• Exercise brief
Nothing is to be altered. Print each record in full.

Scene comparison data
┄┄┄┄┄┄
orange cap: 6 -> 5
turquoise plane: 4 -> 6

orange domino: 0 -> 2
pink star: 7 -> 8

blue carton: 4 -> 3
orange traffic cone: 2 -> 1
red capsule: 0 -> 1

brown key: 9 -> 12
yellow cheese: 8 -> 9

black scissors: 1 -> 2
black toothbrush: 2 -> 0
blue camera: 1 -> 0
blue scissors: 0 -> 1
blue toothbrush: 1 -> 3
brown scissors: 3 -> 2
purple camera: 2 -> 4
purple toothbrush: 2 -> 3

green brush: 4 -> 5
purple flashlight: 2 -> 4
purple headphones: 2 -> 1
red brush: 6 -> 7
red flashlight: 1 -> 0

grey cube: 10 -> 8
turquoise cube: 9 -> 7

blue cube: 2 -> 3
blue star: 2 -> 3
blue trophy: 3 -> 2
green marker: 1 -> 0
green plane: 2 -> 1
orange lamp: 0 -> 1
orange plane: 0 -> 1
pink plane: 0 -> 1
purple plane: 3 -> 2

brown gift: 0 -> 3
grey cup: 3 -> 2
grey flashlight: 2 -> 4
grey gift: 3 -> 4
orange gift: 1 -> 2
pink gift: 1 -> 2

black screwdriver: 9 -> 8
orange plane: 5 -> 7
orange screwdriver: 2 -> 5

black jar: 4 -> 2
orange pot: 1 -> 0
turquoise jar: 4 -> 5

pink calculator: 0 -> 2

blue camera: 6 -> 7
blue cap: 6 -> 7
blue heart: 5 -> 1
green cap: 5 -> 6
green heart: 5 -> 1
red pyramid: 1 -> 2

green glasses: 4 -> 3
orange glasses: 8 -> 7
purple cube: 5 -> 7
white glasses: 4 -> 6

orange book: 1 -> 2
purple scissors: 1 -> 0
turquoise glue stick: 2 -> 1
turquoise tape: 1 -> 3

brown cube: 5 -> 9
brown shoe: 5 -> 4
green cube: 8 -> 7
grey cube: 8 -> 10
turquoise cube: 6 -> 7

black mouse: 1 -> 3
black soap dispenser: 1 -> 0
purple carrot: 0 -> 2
┄┄┄┄┄┄
• Answer to the problem
orange cap: 6 -> 5
turquoise plane: 4 -> 6

orange domino: 0 -> 2
pink star: 7 -> 8

blue carton: 4 -> 3
orange traffic cone: 2 -> 1
red capsule: 0 -> 1

brown key: 9 -> 12
yellow cheese: 8 -> 9

black scissors: 1 -> 2
black toothbrush: 2 -> 0
blue camera: 1 -> 0
blue scissors: 0 -> 1
blue toothbrush: 1 -> 3
brown scissors: 3 -> 2
purple camera: 2 -> 4
purple toothbrush: 2 -> 3

green brush: 4 -> 5
purple flashlight: 2 -> 4
purple headphones: 2 -> 1
red brush: 6 -> 7
red flashlight: 1 -> 0

grey cube: 10 -> 8
turquoise cube: 9 -> 7

blue cube: 2 -> 3
blue star: 2 -> 3
blue trophy: 3 -> 2
green marker: 1 -> 0
green plane: 2 -> 1
orange lamp: 0 -> 1
orange plane: 0 -> 1
pink plane: 0 -> 1
purple plane: 3 -> 2

brown gift: 0 -> 3
grey cup: 3 -> 2
grey flashlight: 2 -> 4
grey gift: 3 -> 4
orange gift: 1 -> 2
pink gift: 1 -> 2

black screwdriver: 9 -> 8
orange plane: 5 -> 7
orange screwdriver: 2 -> 5

black jar: 4 -> 2
orange pot: 1 -> 0
turquoise jar: 4 -> 5

pink calculator: 0 -> 2

blue camera: 6 -> 7
blue cap: 6 -> 7
blue heart: 5 -> 1
green cap: 5 -> 6
green heart: 5 -> 1
red pyramid: 1 -> 2

green glasses: 4 -> 3
orange glasses: 8 -> 7
purple cube: 5 -> 7
white glasses: 4 -> 6

orange book: 1 -> 2
purple scissors: 1 -> 0
turquoise glue stick: 2 -> 1
turquoise tape: 1 -> 3

brown cube: 5 -> 9
brown shoe: 5 -> 4
green cube: 8 -> 7
grey cube: 8 -> 10
turquoise cube: 6 -> 7

black mouse: 1 -> 3
black soap dispenser: 1 -> 0
purple carrot: 0 -> 2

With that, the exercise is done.